EXERCISE AIM:
Your output should be everything below from the line containing "none -> orange brick A3 level 1" down to the line containing "none -> black brick D7:E7 level 1", both ends included, copied exactly, with pictures left out.
+---+
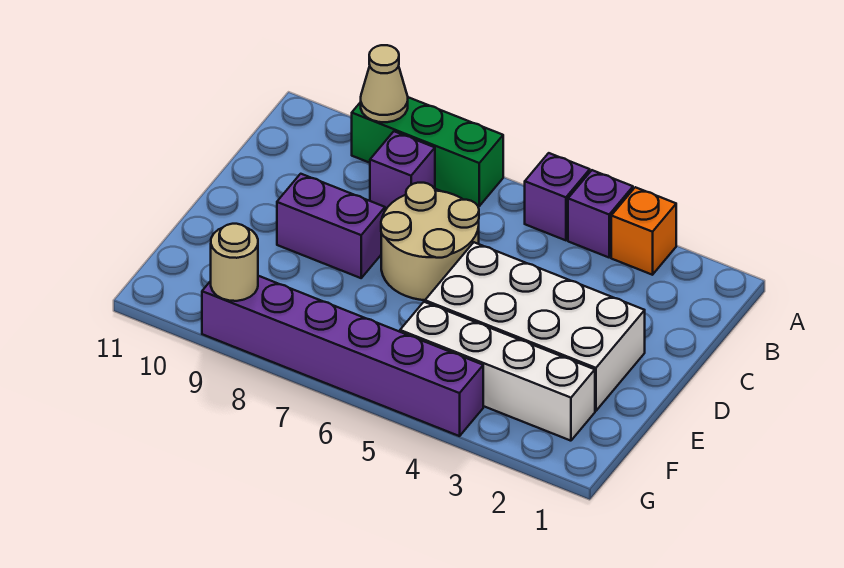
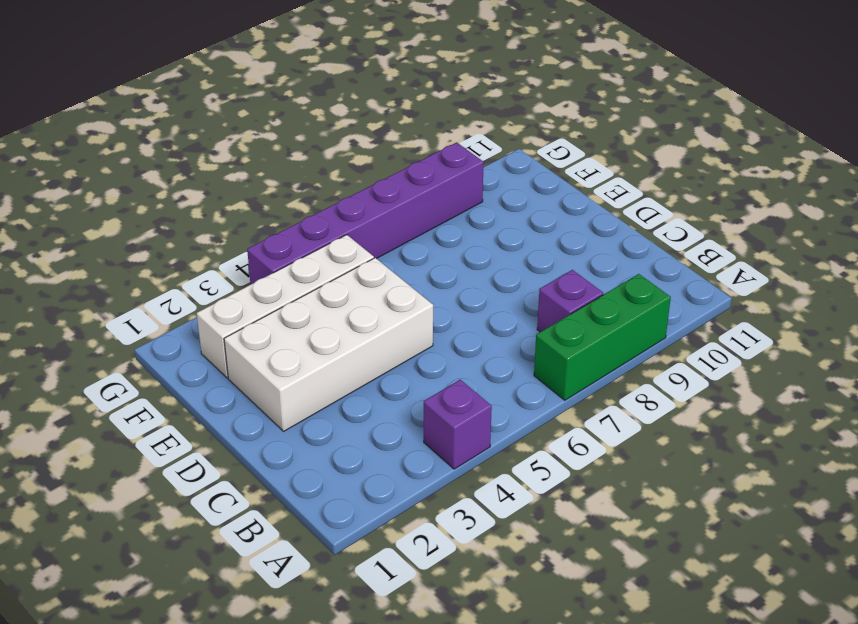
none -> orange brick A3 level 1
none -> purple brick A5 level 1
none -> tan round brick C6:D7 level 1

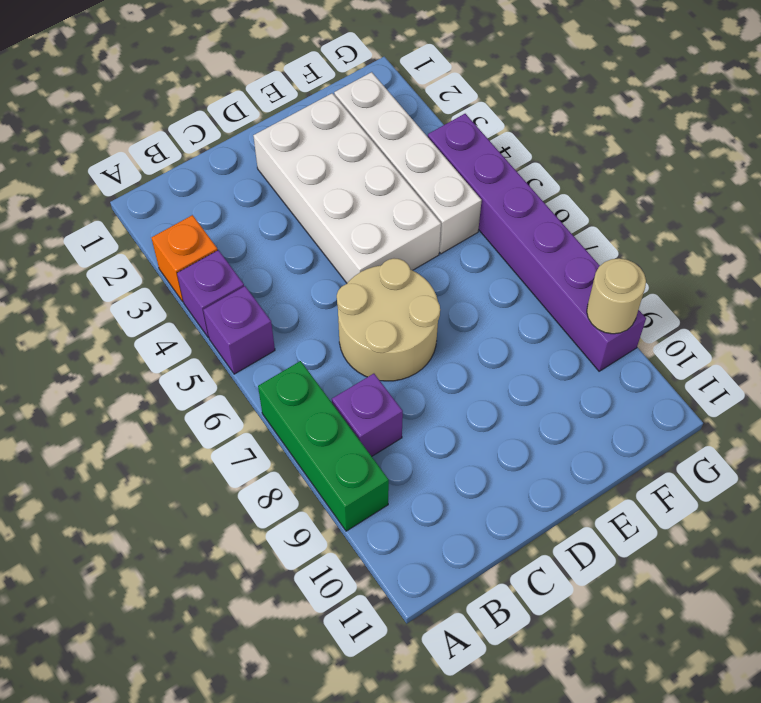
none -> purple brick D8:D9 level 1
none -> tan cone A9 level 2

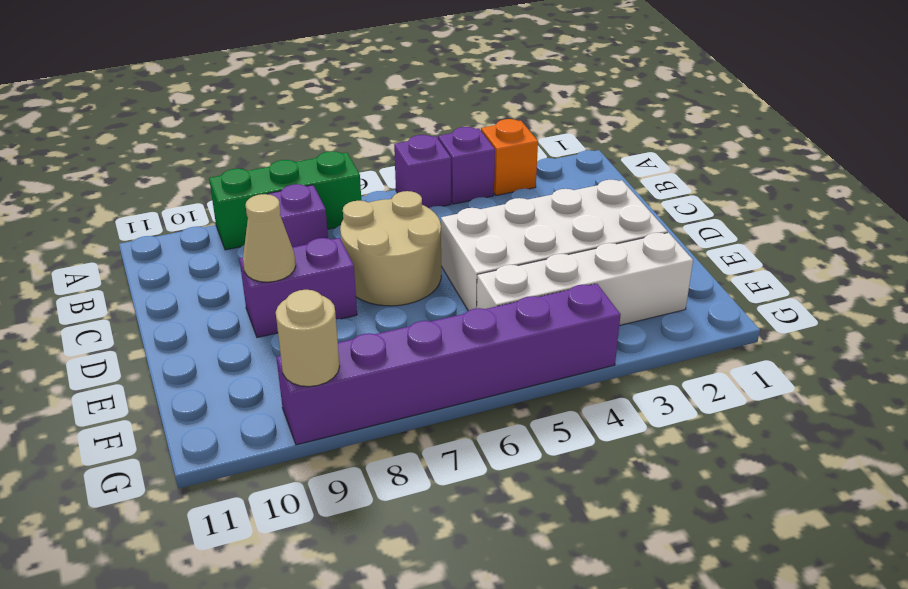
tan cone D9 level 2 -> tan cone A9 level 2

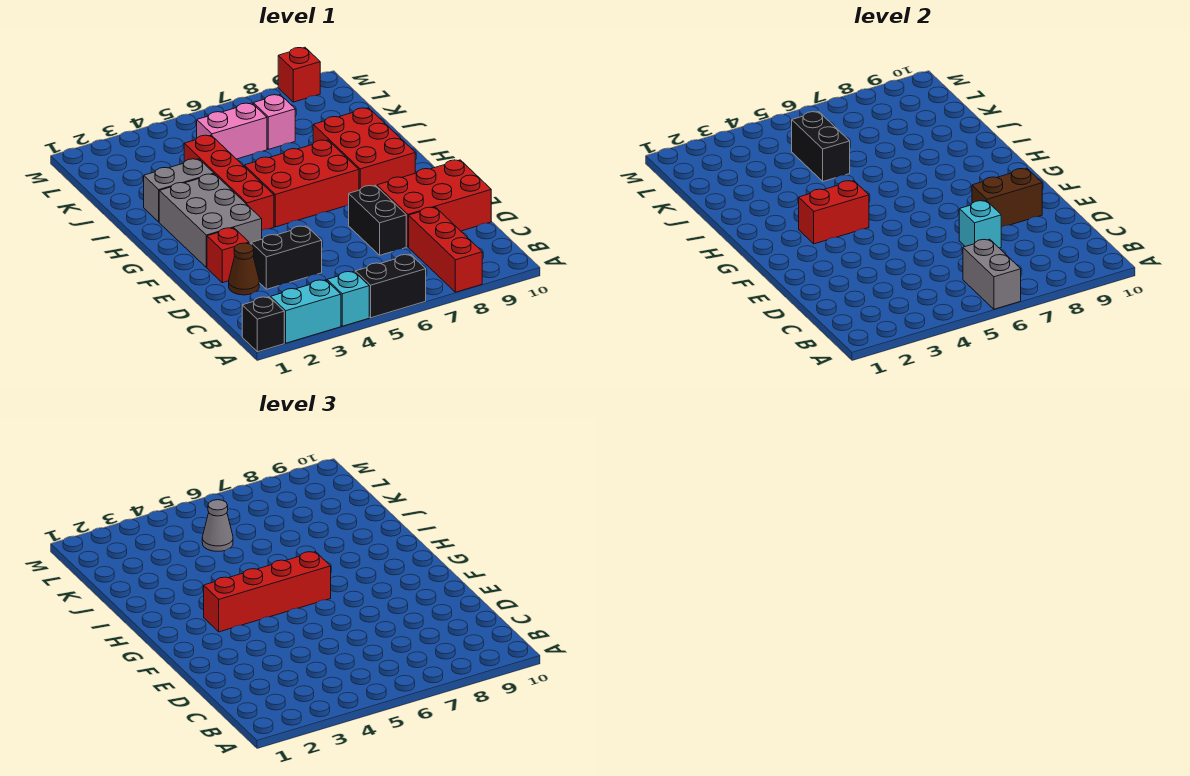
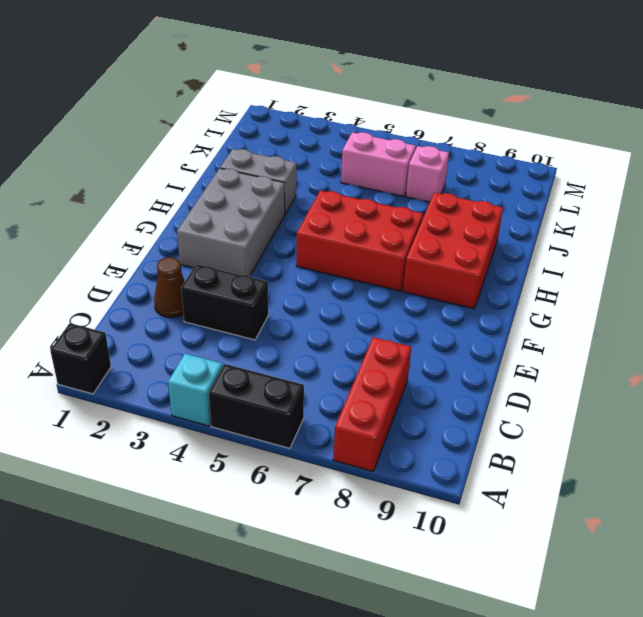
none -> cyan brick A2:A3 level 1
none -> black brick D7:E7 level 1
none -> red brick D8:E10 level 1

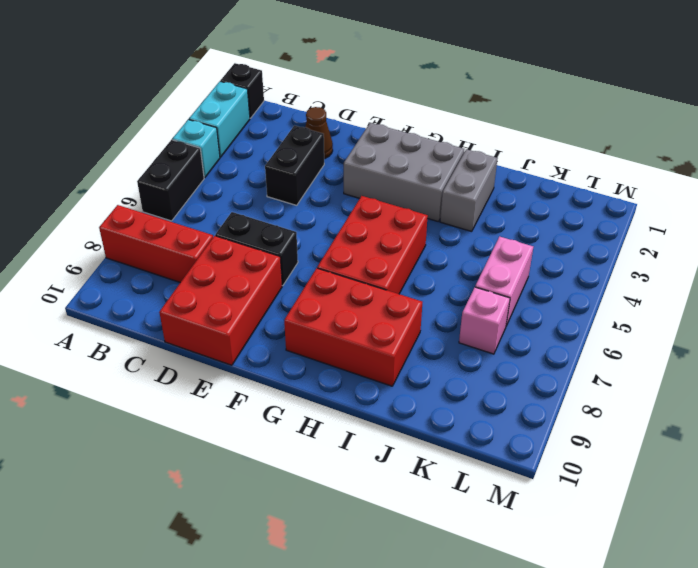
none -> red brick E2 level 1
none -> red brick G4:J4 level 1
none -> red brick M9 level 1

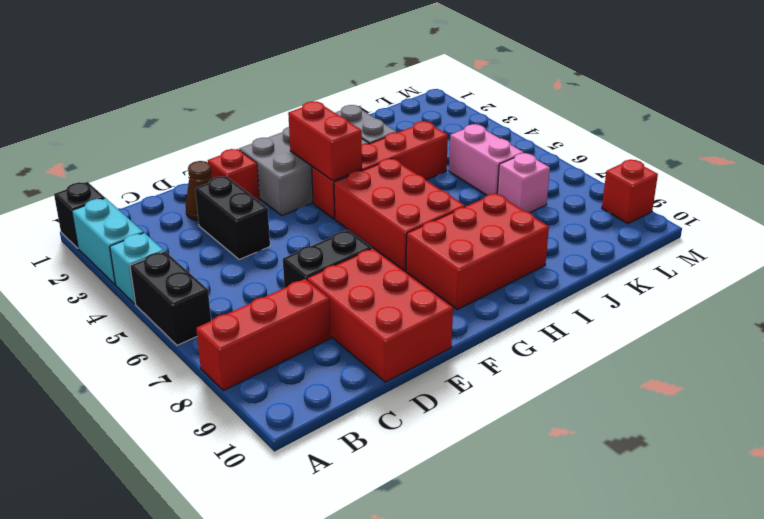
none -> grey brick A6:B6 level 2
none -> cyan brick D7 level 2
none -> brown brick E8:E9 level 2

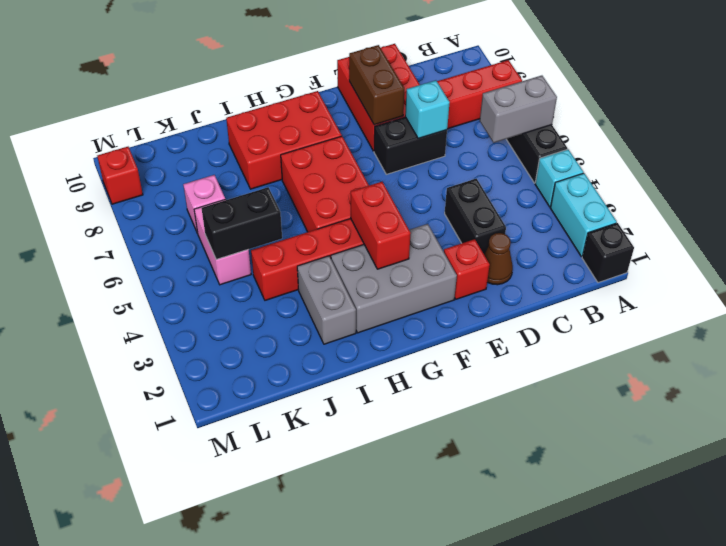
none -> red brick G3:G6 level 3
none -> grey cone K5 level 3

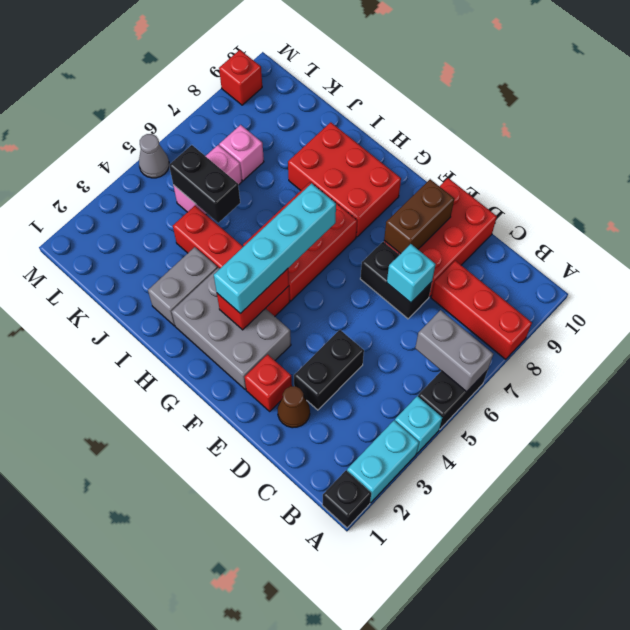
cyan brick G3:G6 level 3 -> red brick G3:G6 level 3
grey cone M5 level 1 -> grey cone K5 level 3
+---+
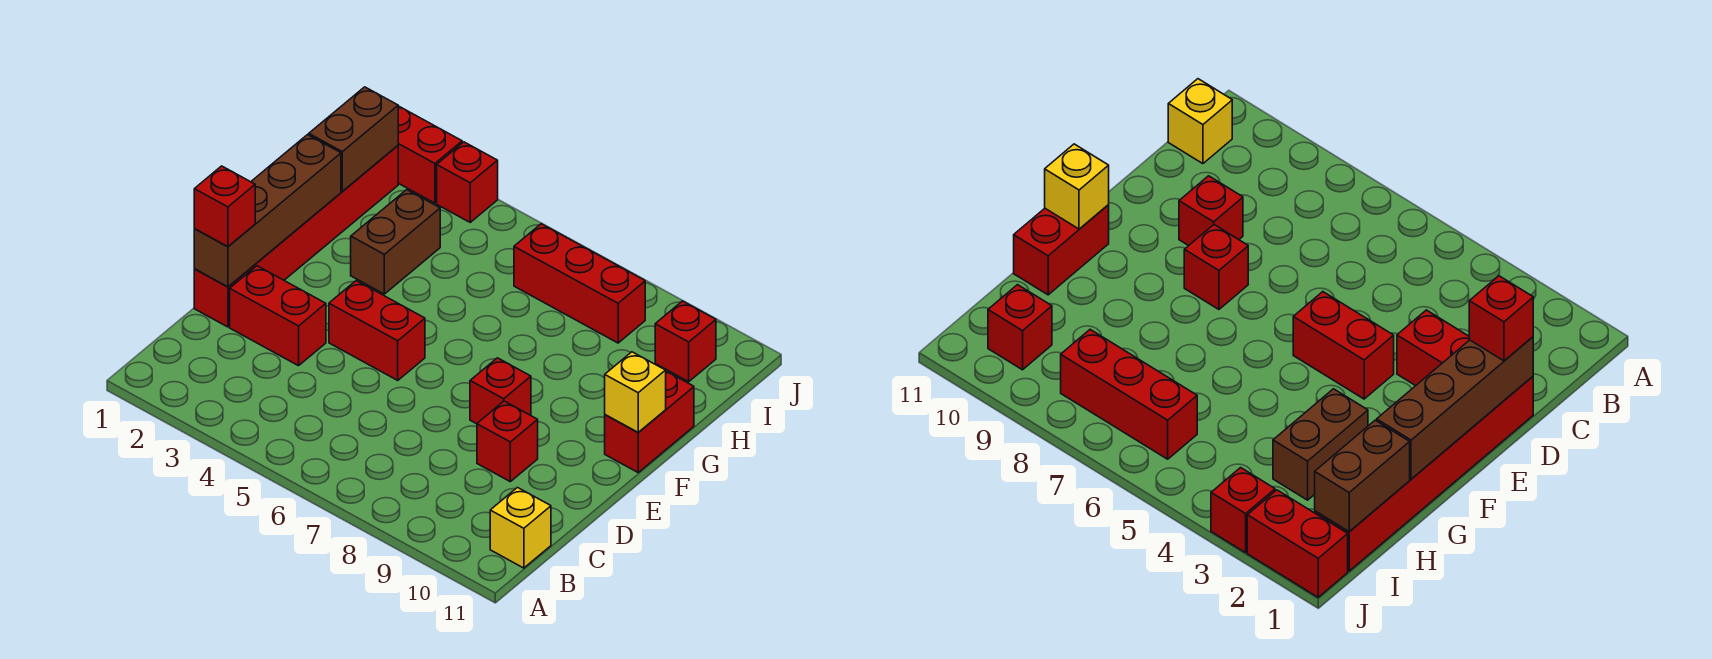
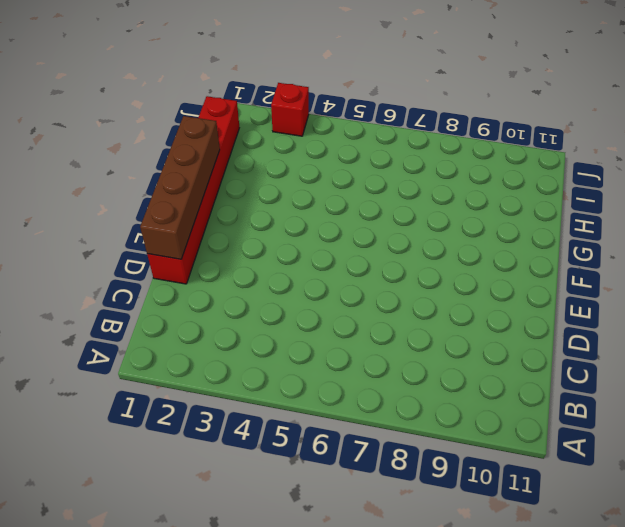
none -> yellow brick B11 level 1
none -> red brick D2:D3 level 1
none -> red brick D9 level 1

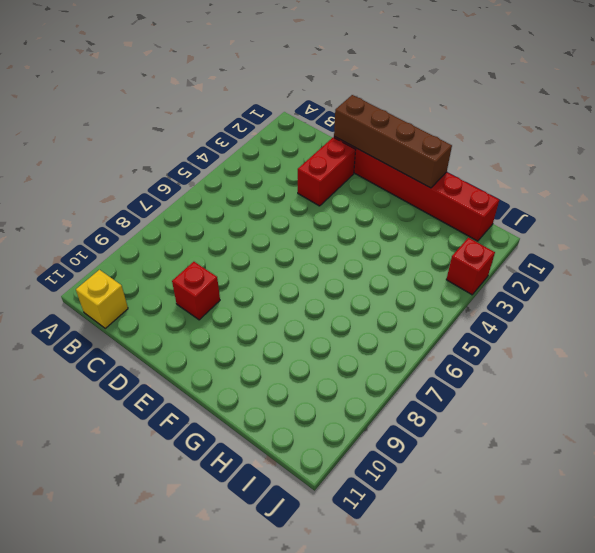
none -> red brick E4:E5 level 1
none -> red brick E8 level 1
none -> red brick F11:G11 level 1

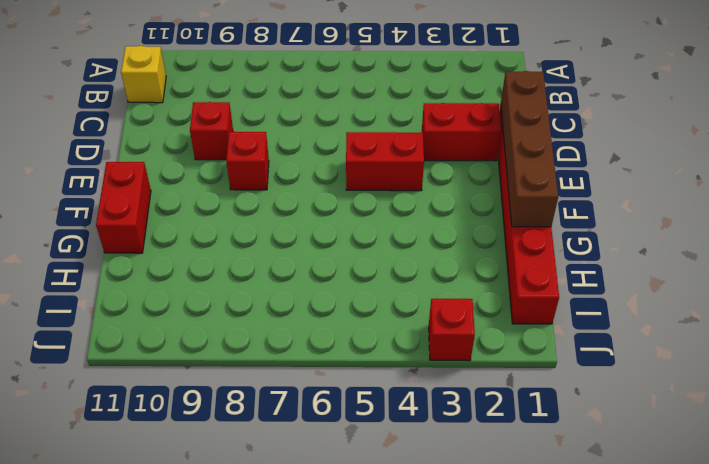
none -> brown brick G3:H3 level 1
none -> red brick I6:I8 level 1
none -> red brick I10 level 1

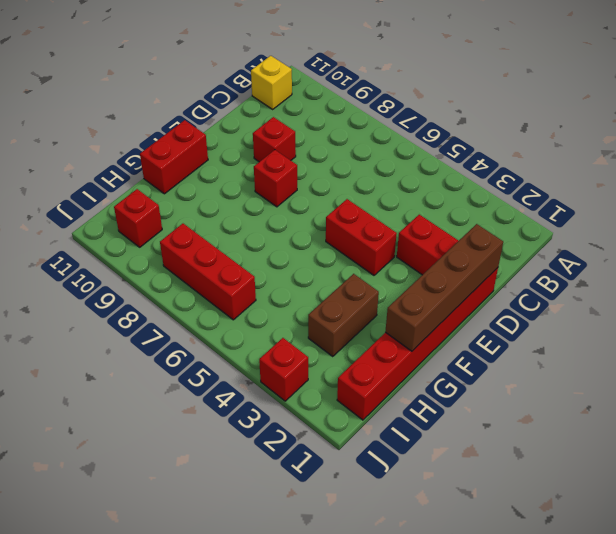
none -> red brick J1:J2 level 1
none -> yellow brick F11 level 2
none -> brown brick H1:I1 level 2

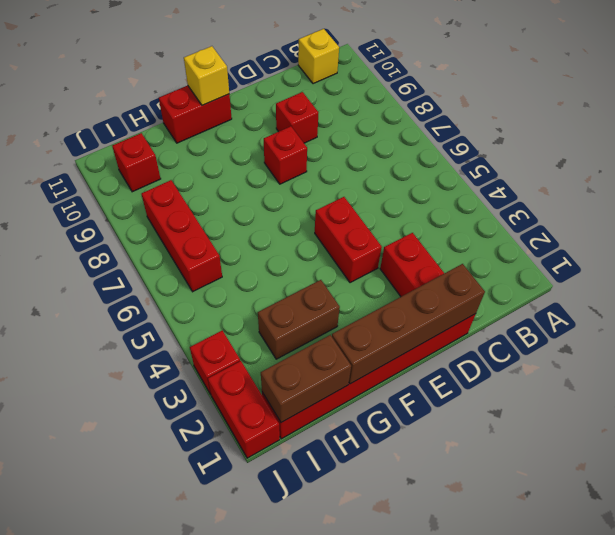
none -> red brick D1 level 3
+---+
EXERCISE RESPONSE:
none -> orange brick A3 level 1
none -> purple brick A5 level 1
none -> tan round brick C6:D7 level 1

none -> purple brick D8:D9 level 1
none -> tan cone A9 level 2

tan cone D9 level 2 -> tan cone A9 level 2

none -> cyan brick A2:A3 level 1
none -> black brick D7:E7 level 1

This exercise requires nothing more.